_Activity_
For each entry, output its words exactly and leave any picture behind.

(Records contained in a dataset)
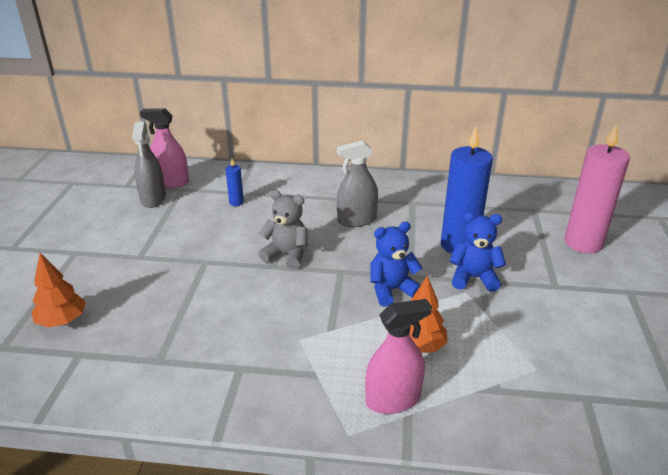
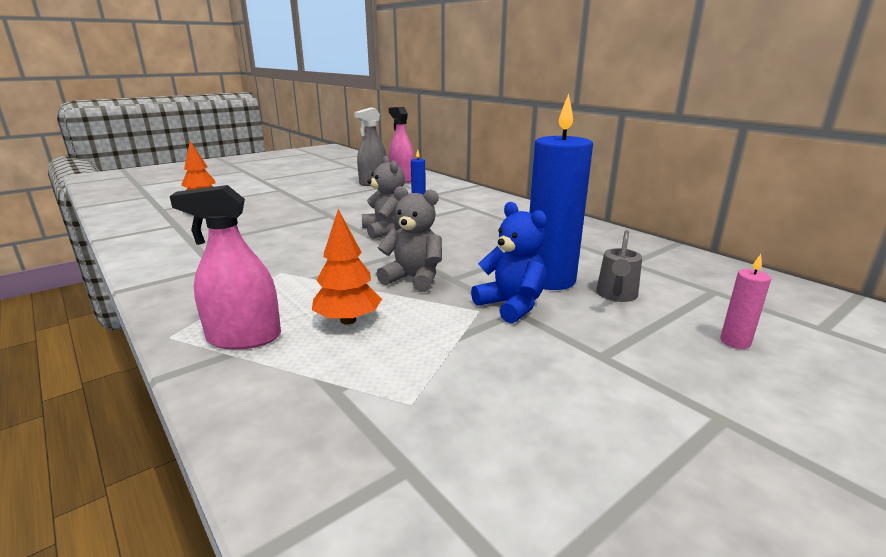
camera: 45 degrees right, 10 degrees down
grey spray bottle [337,140,378,227] -> none
pink spray bottle [365,299,432,414] -> pink spray bottle turned 150 degrees clockwise [170,185,281,350]
blue teddy bear [370,222,423,307] -> grey teddy bear [376,186,442,292]
pink candle [564,124,630,253] -> pink candle [720,254,771,349], size x0.43
none -> grey watering can [596,230,642,302]

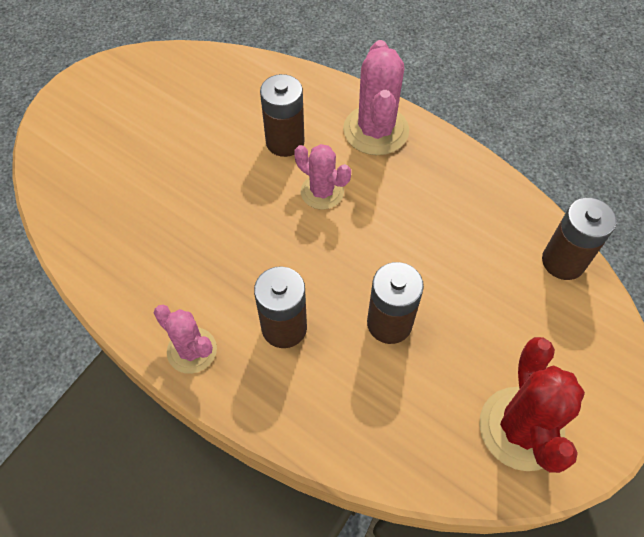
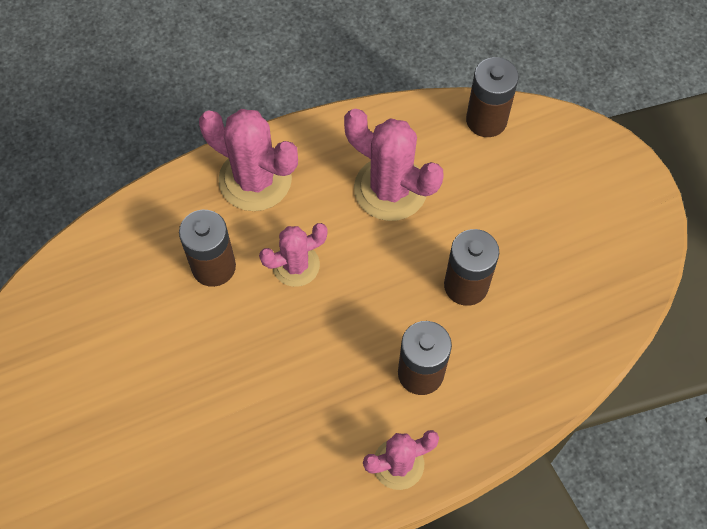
camera: 60 degrees left, 5 degrees up
red cactus [479,337,585,473] -> none
none -> pink cactus [344,109,444,221]

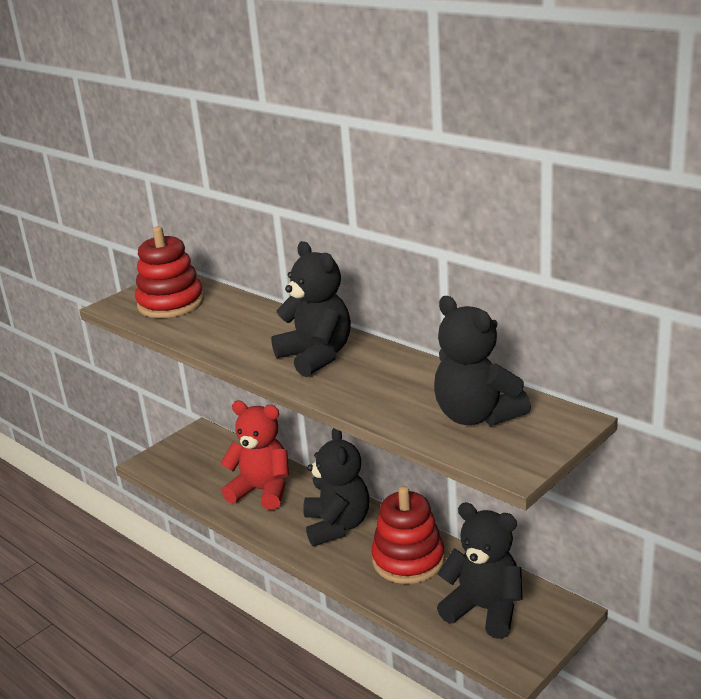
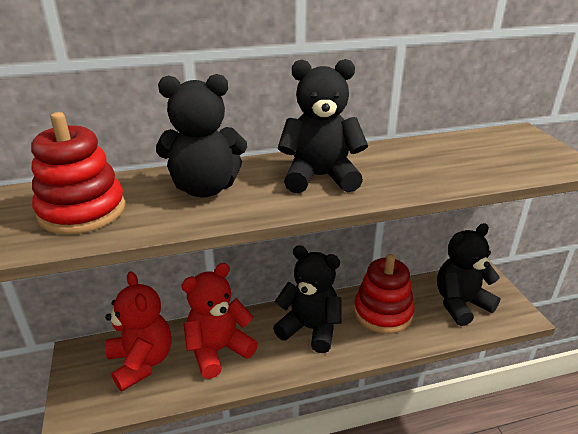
camera: 60 degrees left, 5 degrees up
black teddy bear [434,296,531,426] -> black teddy bear moved to [156,74,247,198]
none -> red teddy bear [105,271,172,391]

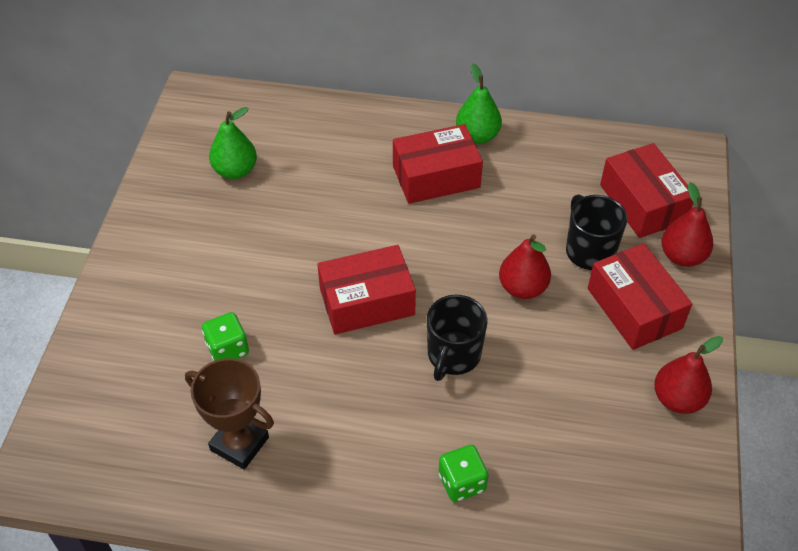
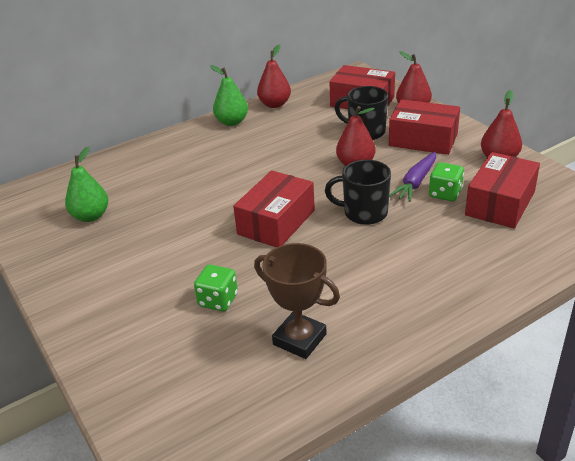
camera: 40 degrees left, 15 degrees down
brown trophy [185,358,274,470] -> brown trophy turned 45 degrees clockwise [254,243,340,359]
red box [393,124,483,204] -> red box moved to [465,152,540,228]
black mug [427,295,488,381] -> black mug turned 120 degrees clockwise [325,160,391,225]
green dice [439,445,488,502] -> green dice moved to [429,162,464,201]
none -> red pear [257,45,291,108]
none -> purple carrot [389,152,436,202]

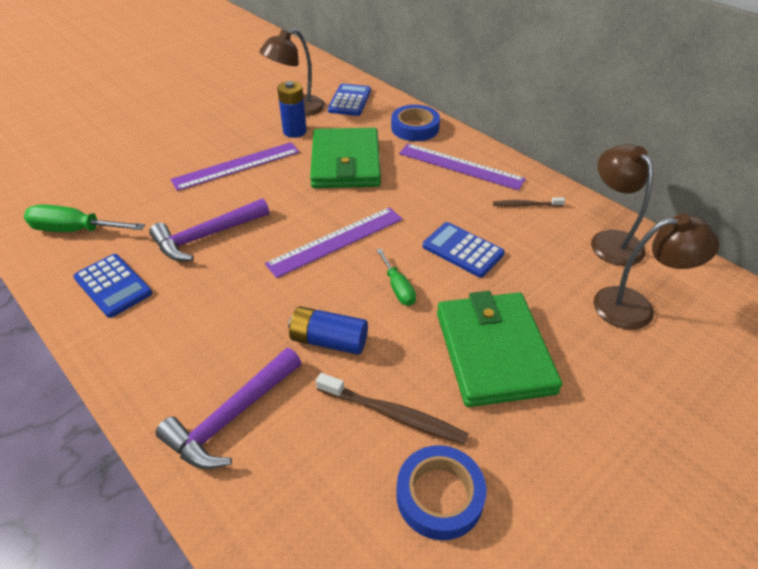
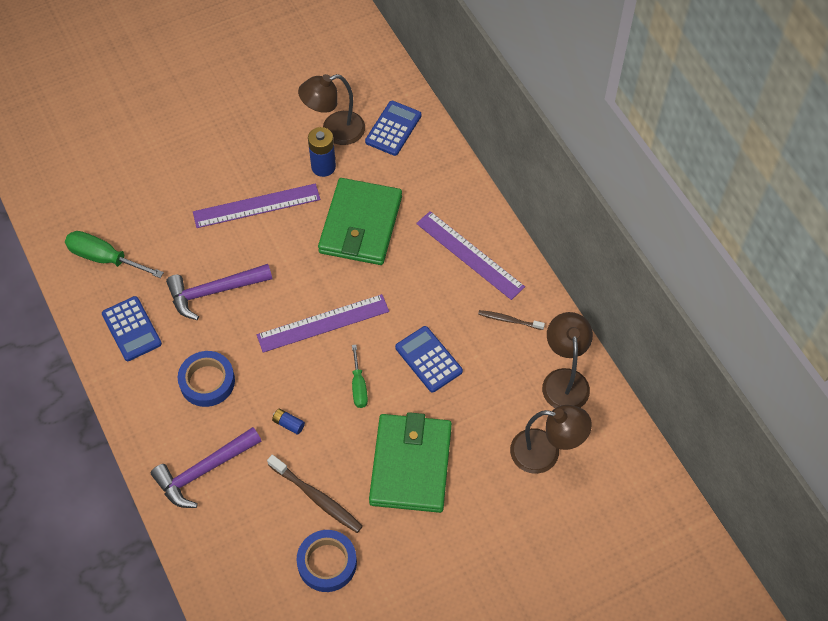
camera: 15 degrees right, 15 degrees up
blue battery [288,306,368,355] -> blue battery [272,409,305,435], size x0.53
blue tape [391,105,440,141] -> blue tape moved to [178,351,235,407]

_Your solution_
camera: 45 degrees right, 10 degrees down
grey spray bottle [337,140,378,227] -> none
pink spray bottle [365,299,432,414] -> pink spray bottle turned 150 degrees clockwise [170,185,281,350]
blue teddy bear [370,222,423,307] -> grey teddy bear [376,186,442,292]
pink candle [564,124,630,253] -> pink candle [720,254,771,349], size x0.43
none -> grey watering can [596,230,642,302]

camera: 60 degrees left, 5 degrees up
red cactus [479,337,585,473] -> none
none -> pink cactus [344,109,444,221]

camera: 60 degrees left, 5 degrees up
black teddy bear [434,296,531,426] -> black teddy bear moved to [156,74,247,198]
none -> red teddy bear [105,271,172,391]

camera: 40 degrees left, 15 degrees down
brown trophy [185,358,274,470] -> brown trophy turned 45 degrees clockwise [254,243,340,359]
red box [393,124,483,204] -> red box moved to [465,152,540,228]
black mug [427,295,488,381] -> black mug turned 120 degrees clockwise [325,160,391,225]
green dice [439,445,488,502] -> green dice moved to [429,162,464,201]
none -> red pear [257,45,291,108]
none -> purple carrot [389,152,436,202]

camera: 15 degrees right, 15 degrees up
blue battery [288,306,368,355] -> blue battery [272,409,305,435], size x0.53
blue tape [391,105,440,141] -> blue tape moved to [178,351,235,407]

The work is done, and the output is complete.